◆ THE PROBLEM: Reproduce exactly only the lines from the line that holds "none -> red 1x3 plate [461,333,601,449]" to the line that holds "black 2x2 plate [588,87,688,169] -> none", inclusive, in the listing below, and please leave out every picture.

◆ EXTRACTED INFORMATION:
• • • •
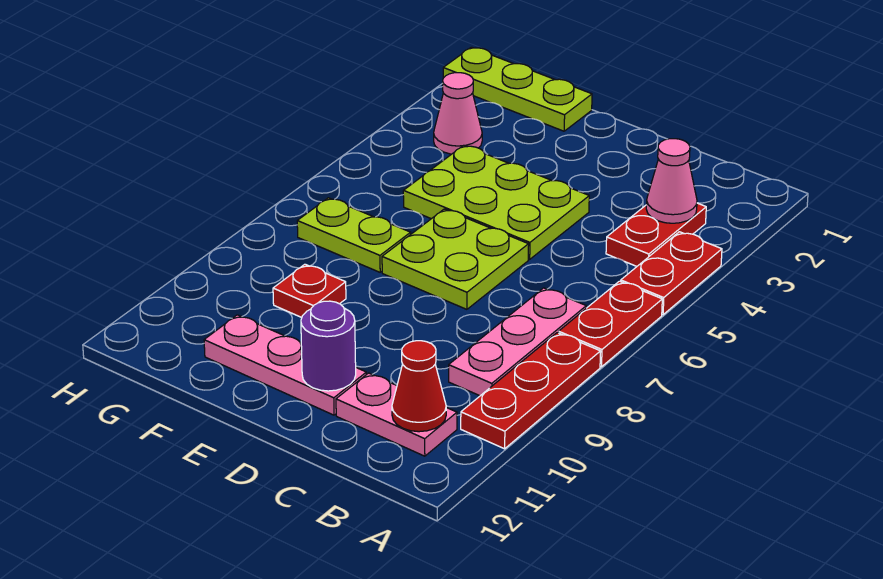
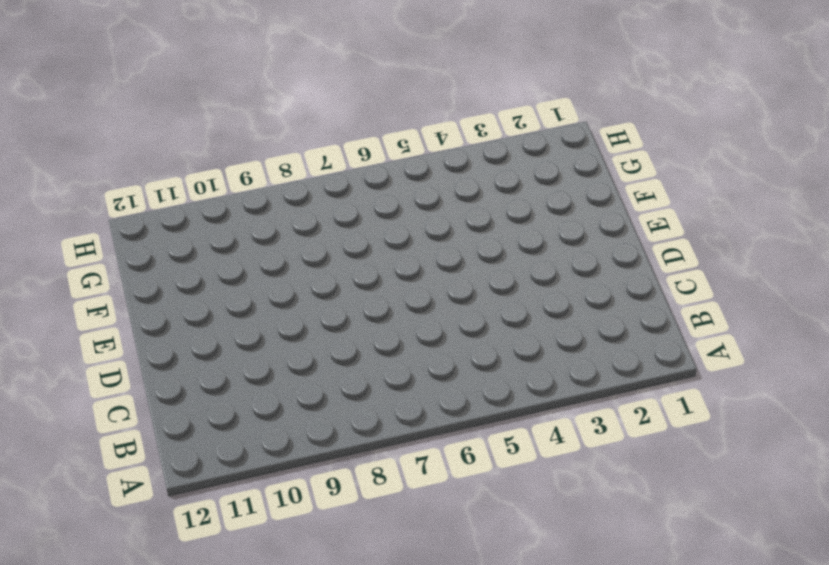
none -> red 1x2 plate [621,232,722,315]
none -> red 1x2 plate [559,281,662,367]
none -> red 1x3 plate [461,333,601,449]

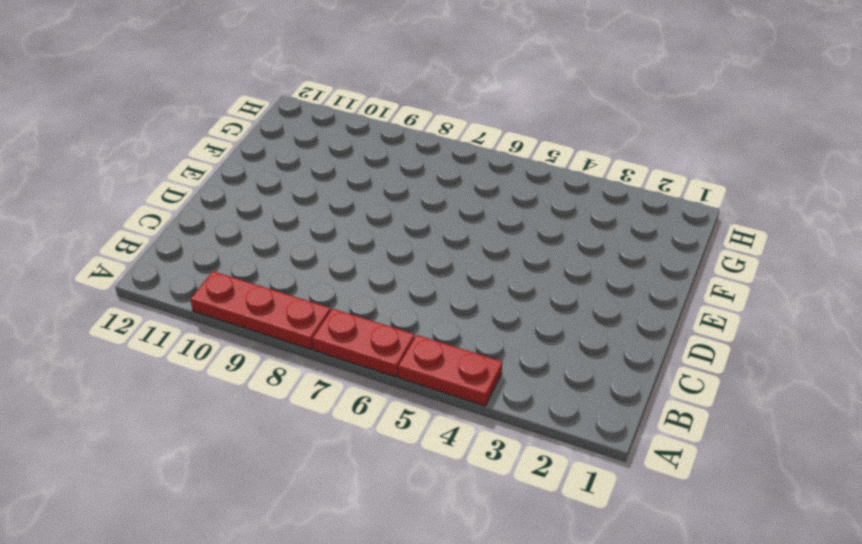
none -> red 1x2 plate [606,203,706,266]
none -> pink 1x3 plate [449,288,586,396]
none -> pink 1x2 plate [336,373,457,456]

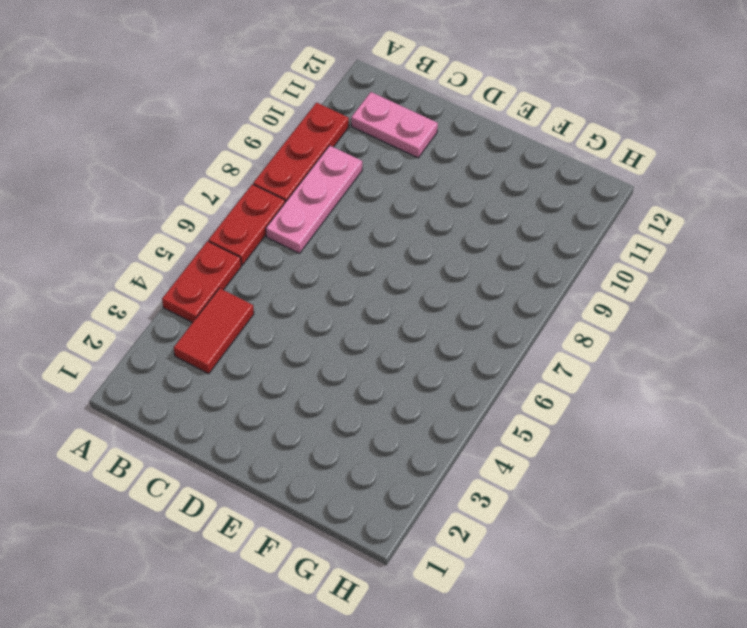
red 1x2 tile [174,288,254,374] -> red 1x2 plate [606,203,706,266]
none -> lime 2x3 plate [403,145,589,259]
none -> lime 2x2 plate [382,209,529,309]
none -> pink 1x3 plate [204,315,366,415]

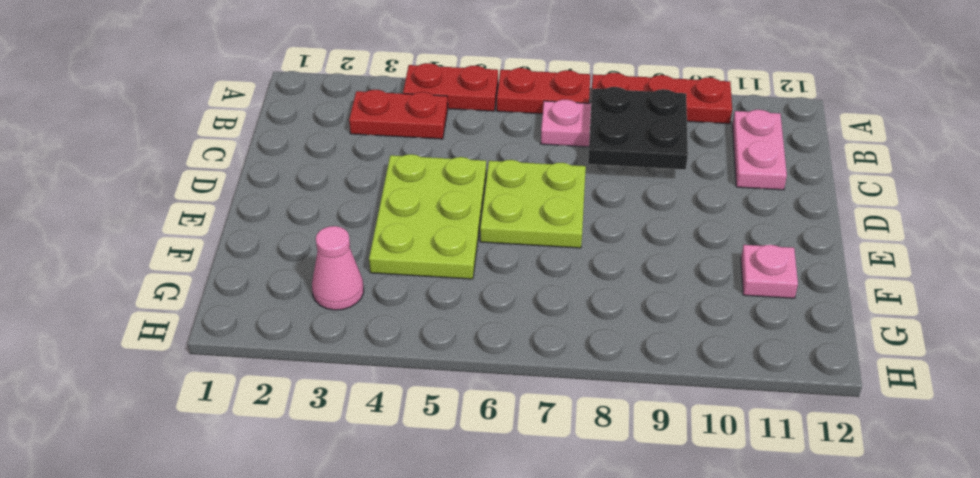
black 2x2 plate [588,87,688,169] -> none
pink 1x1 plate [741,245,798,298] -> pink 1x3 plate [204,315,366,415]
none -> lime 1x3 plate [443,47,592,131]
none -> lime 1x2 plate [297,198,411,272]
none -> red 1x1 plate [273,264,346,318]

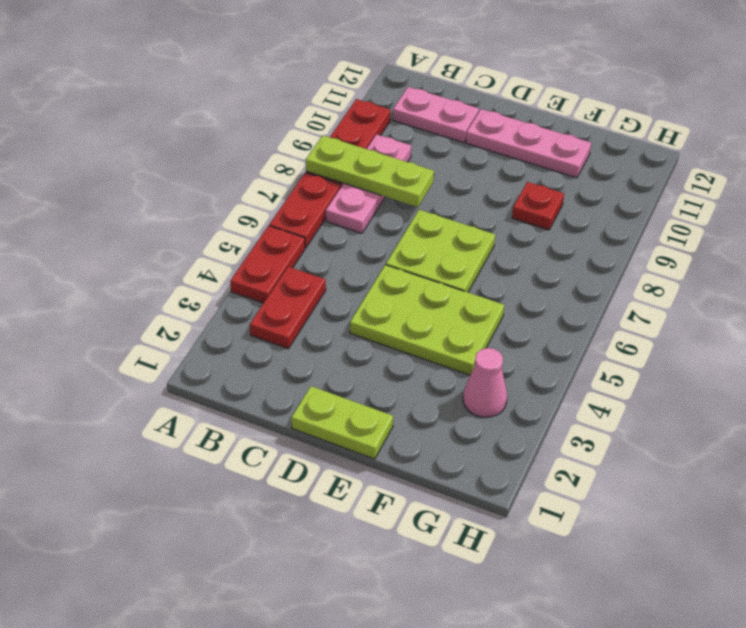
lime 1x3 plate [306,135,434,207] -> lime 1x3 plate moved to [443,47,592,131]
lime 1x2 plate [291,386,393,459] -> lime 1x2 plate moved to [297,198,411,272]
none -> pink 1x1 cone [646,139,697,223]
none -> red 1x1 cone [392,341,446,432]
none -> purple 1x1 round brick [301,301,356,391]

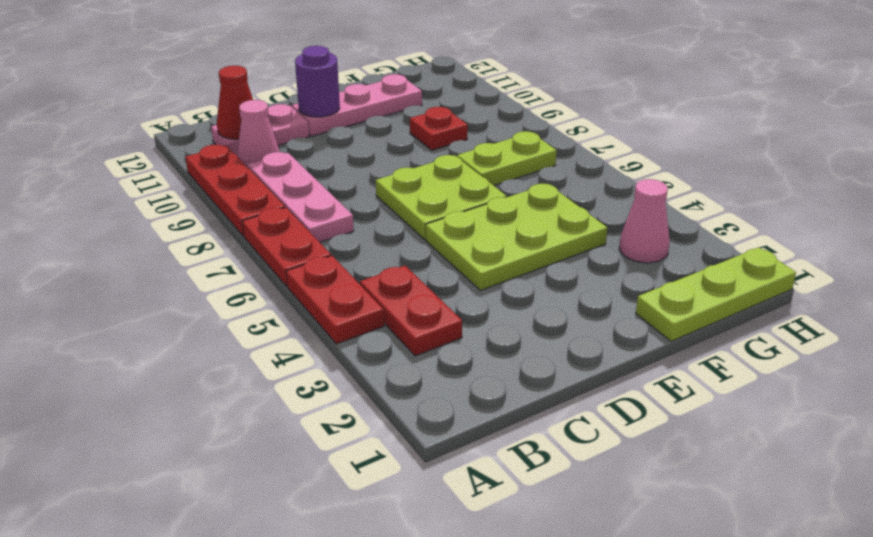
pink 1x1 cone [237,100,280,167] -> pink 1x1 cone moved to [646,139,697,223]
• • • •
◆ SOLUTION FOR THIS TASK:
none -> red 1x3 plate [461,333,601,449]

none -> red 1x2 plate [606,203,706,266]
none -> pink 1x3 plate [449,288,586,396]
none -> pink 1x2 plate [336,373,457,456]

red 1x2 tile [174,288,254,374] -> red 1x2 plate [606,203,706,266]
none -> lime 2x3 plate [403,145,589,259]
none -> lime 2x2 plate [382,209,529,309]
none -> pink 1x3 plate [204,315,366,415]

black 2x2 plate [588,87,688,169] -> none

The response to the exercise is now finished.